(Work required)
Text in the records must be reproduced exactly, and pictures must be skipped.

(Records supplied)
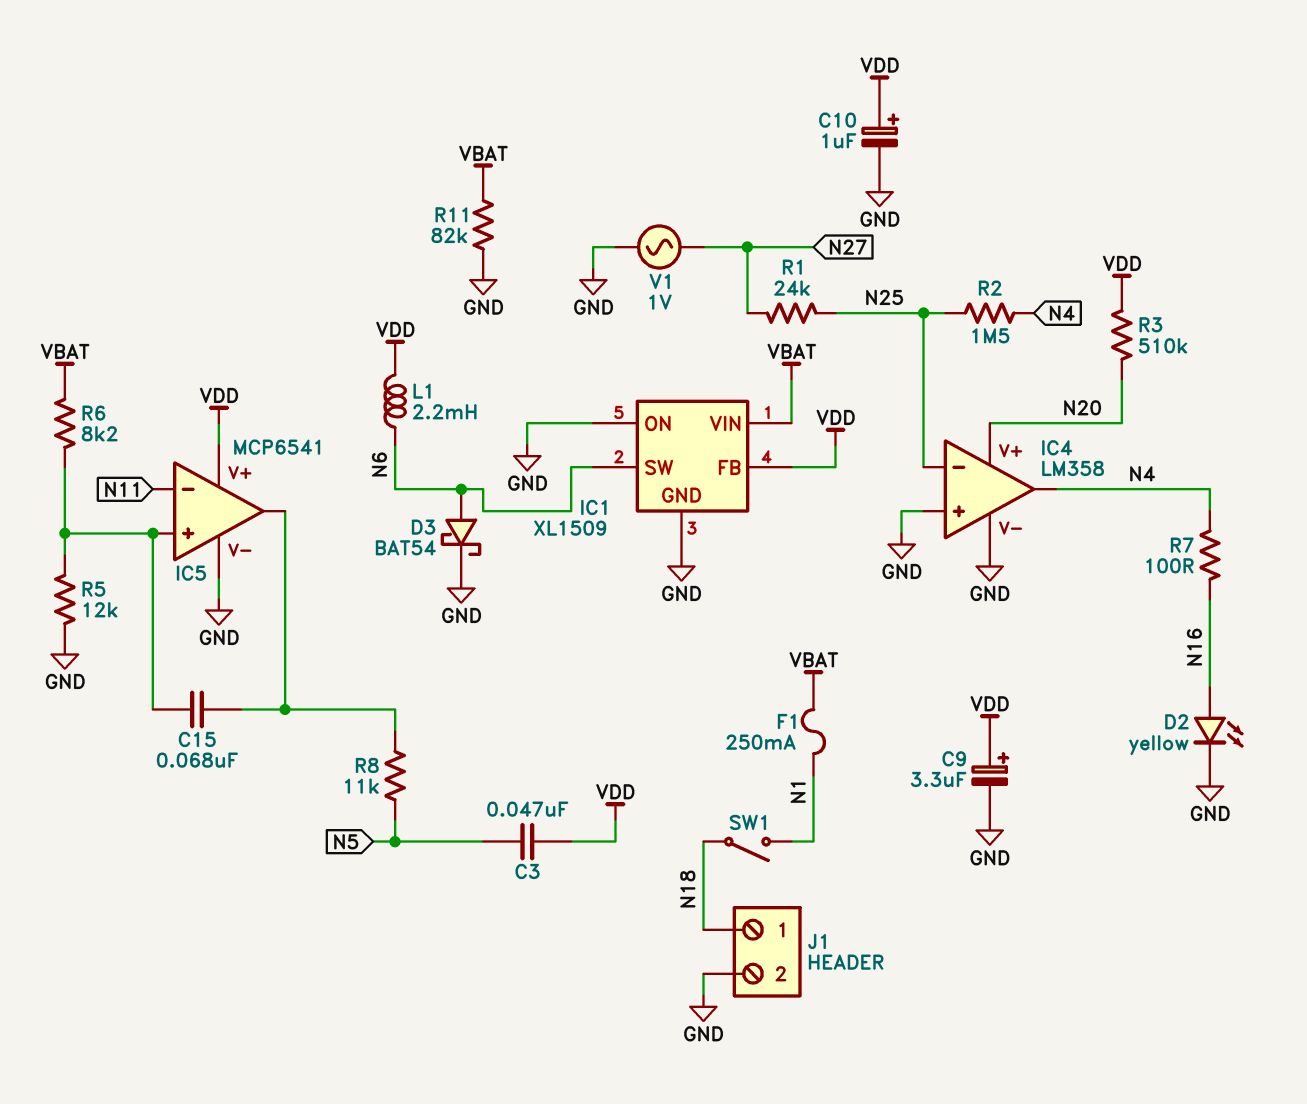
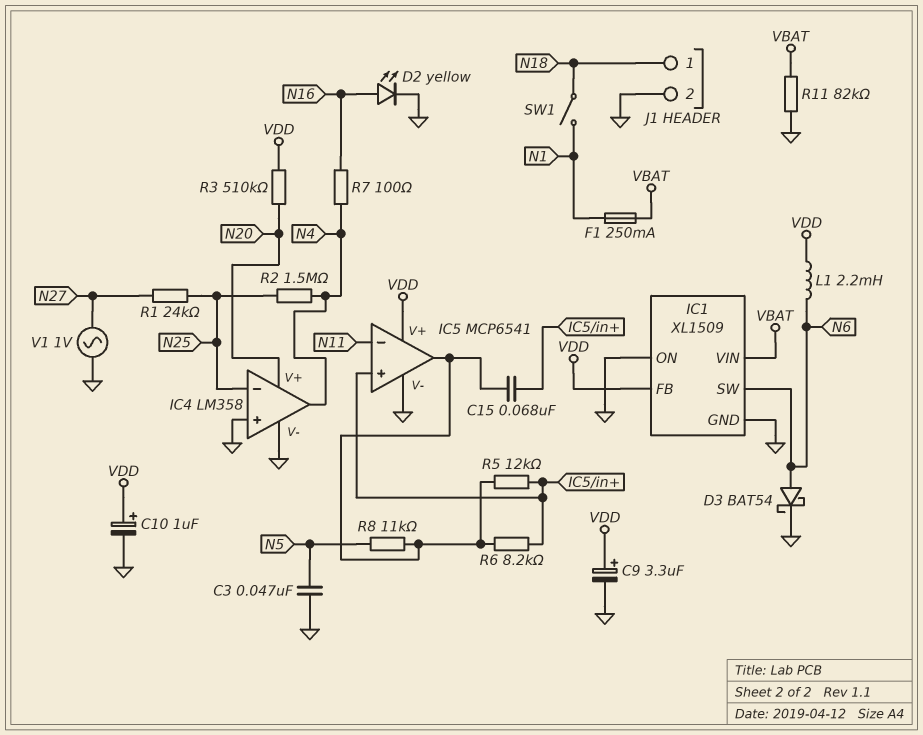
C3: 47nF (N5, VDD) -> 47nF (GND, N5)
R5: 12k (GND, IC5/in+) -> 12k (IC5/in+, IC5/out)
R6: 8.2k (IC5/in+, VBAT) -> 8.2k (IC5/in+, IC5/out)

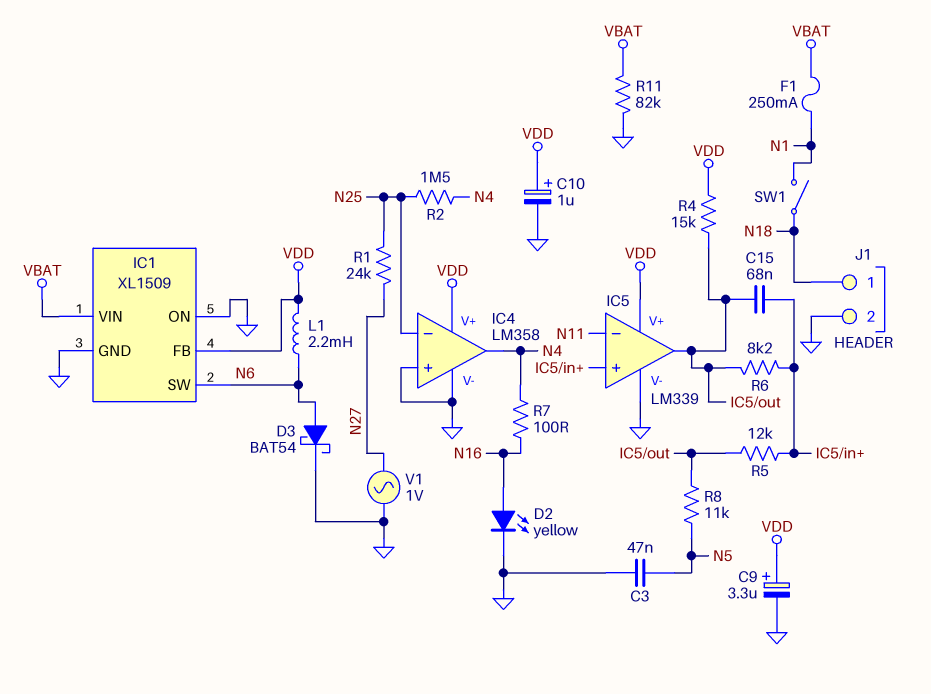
IC4 pin V+: N20 -> VDD
IC5: MCP6541 -> LM339
R3: 510k (N20, VDD) -> none
R4: none -> 15k (IC5/out, VDD)

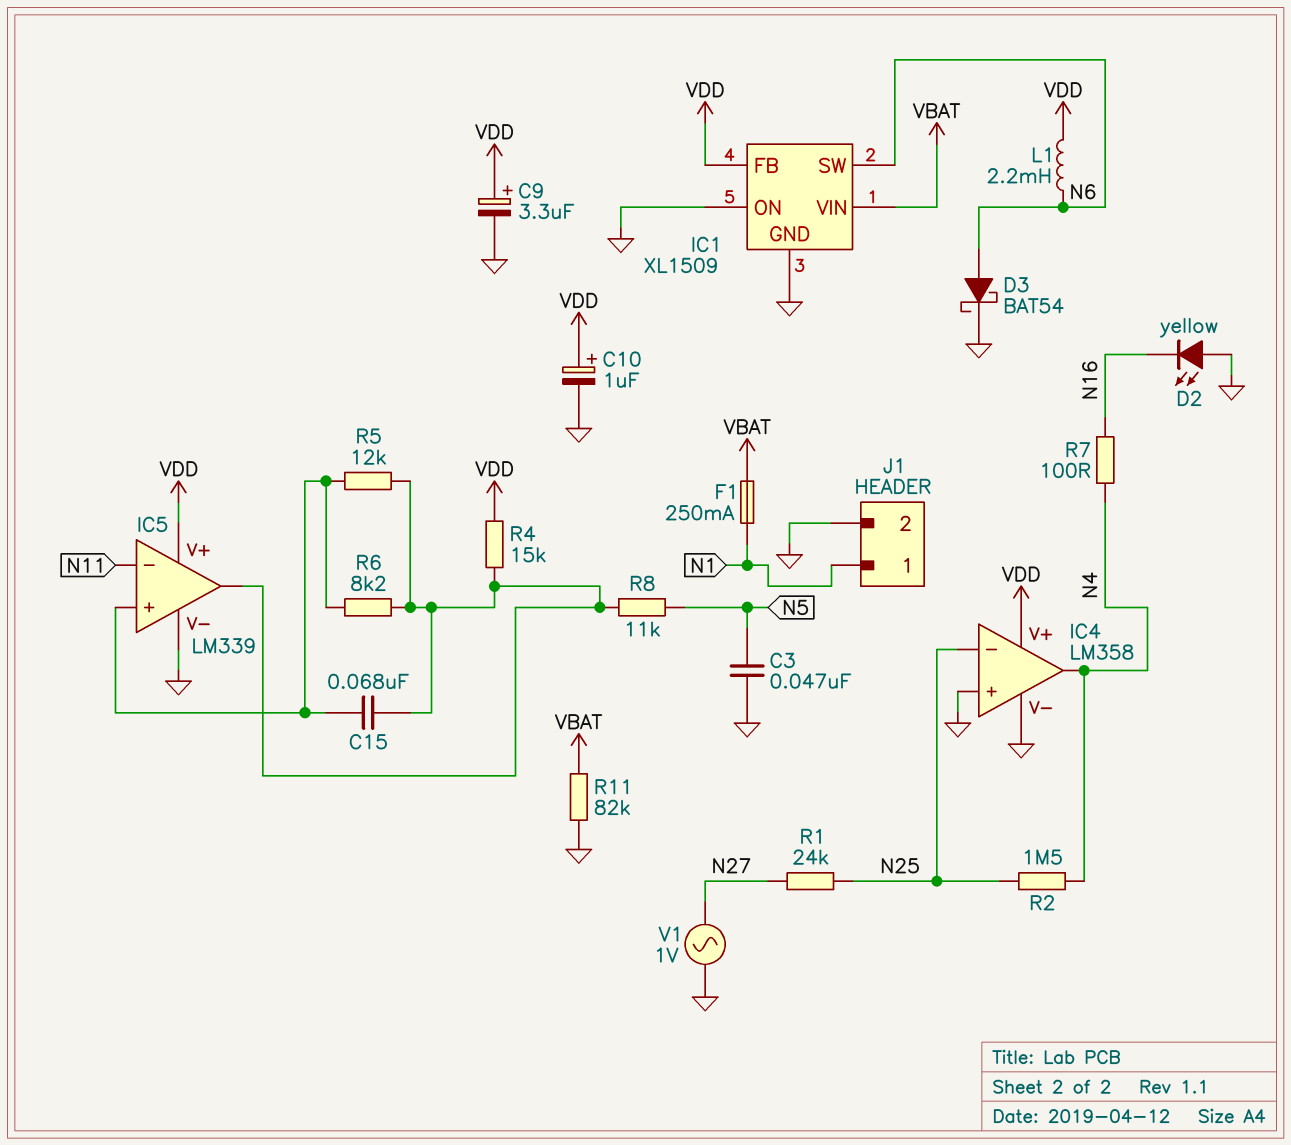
D2: LED yellow (A N16, K GND) -> LED yellow (A GND, K N16)
J1 pin 1: N18 -> N1
SW1: switch (N1, N18) -> none

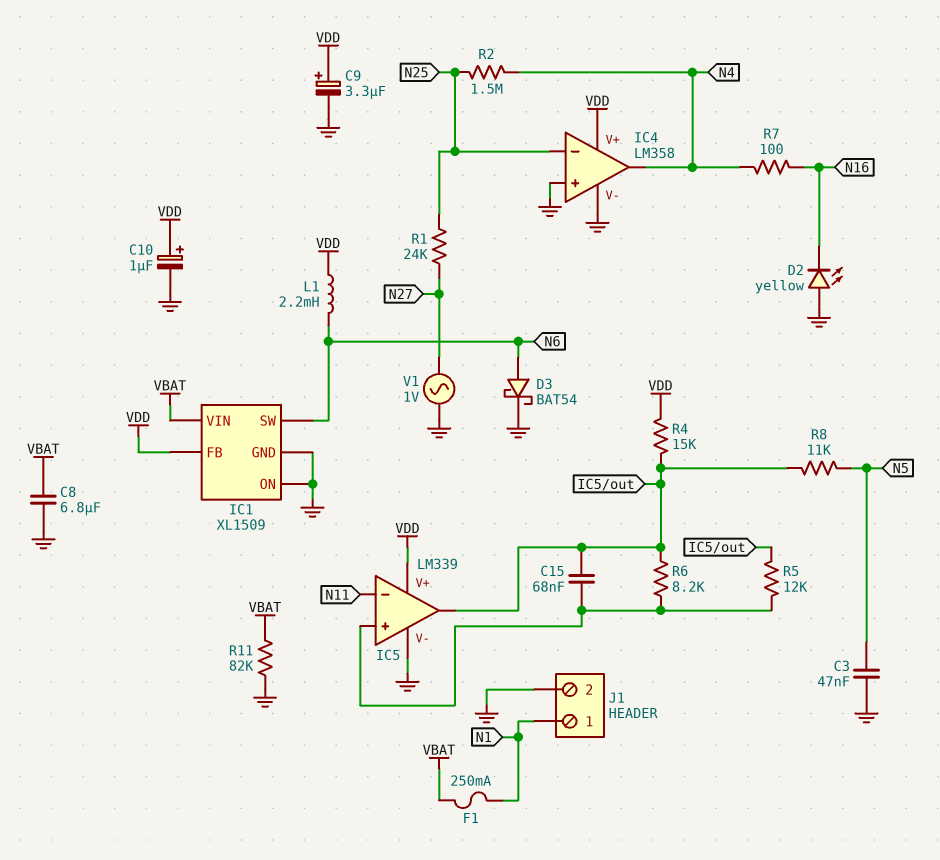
C8: none -> 6.8uF (GND, VBAT)

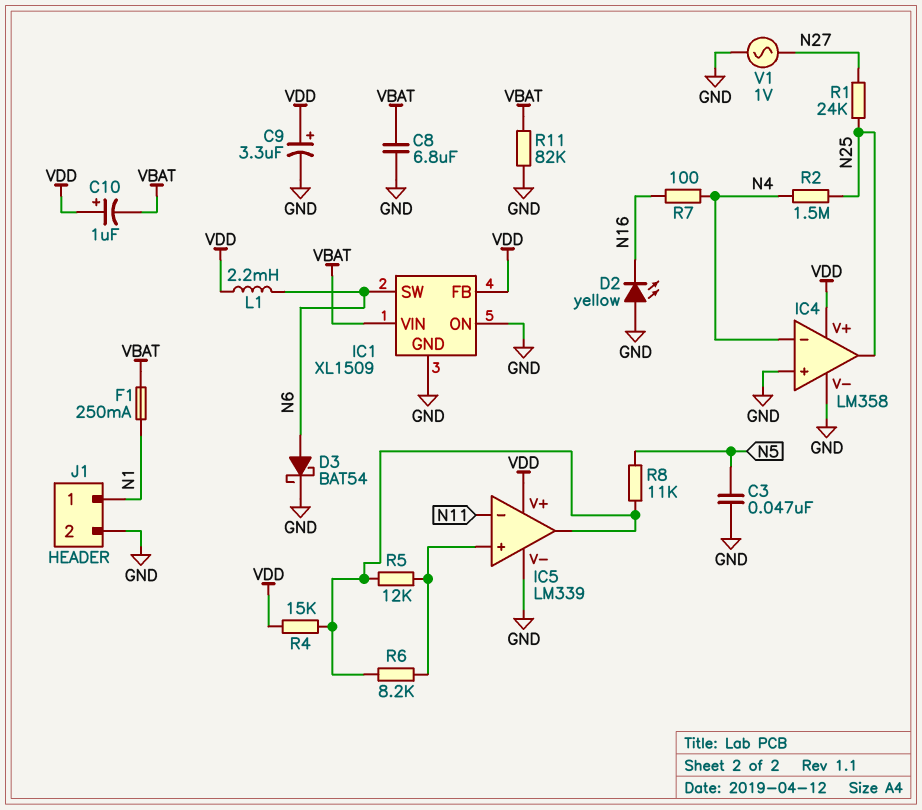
C10: 1uF (plus VDD, minus GND) -> 1uF (plus VDD, minus VBAT)
C15: 68nF (IC5/in+, IC5/out) -> none
IC4 pin in-: N25 -> N4
IC4 pin out: N4 -> N25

(Output for this task)
C3: 47nF (N5, VDD) -> 47nF (GND, N5)
R5: 12k (GND, IC5/in+) -> 12k (IC5/in+, IC5/out)
R6: 8.2k (IC5/in+, VBAT) -> 8.2k (IC5/in+, IC5/out)

IC4 pin V+: N20 -> VDD
IC5: MCP6541 -> LM339
R3: 510k (N20, VDD) -> none
R4: none -> 15k (IC5/out, VDD)

D2: LED yellow (A N16, K GND) -> LED yellow (A GND, K N16)
J1 pin 1: N18 -> N1
SW1: switch (N1, N18) -> none

C8: none -> 6.8uF (GND, VBAT)

C10: 1uF (plus VDD, minus GND) -> 1uF (plus VDD, minus VBAT)
C15: 68nF (IC5/in+, IC5/out) -> none
IC4 pin in-: N25 -> N4
IC4 pin out: N4 -> N25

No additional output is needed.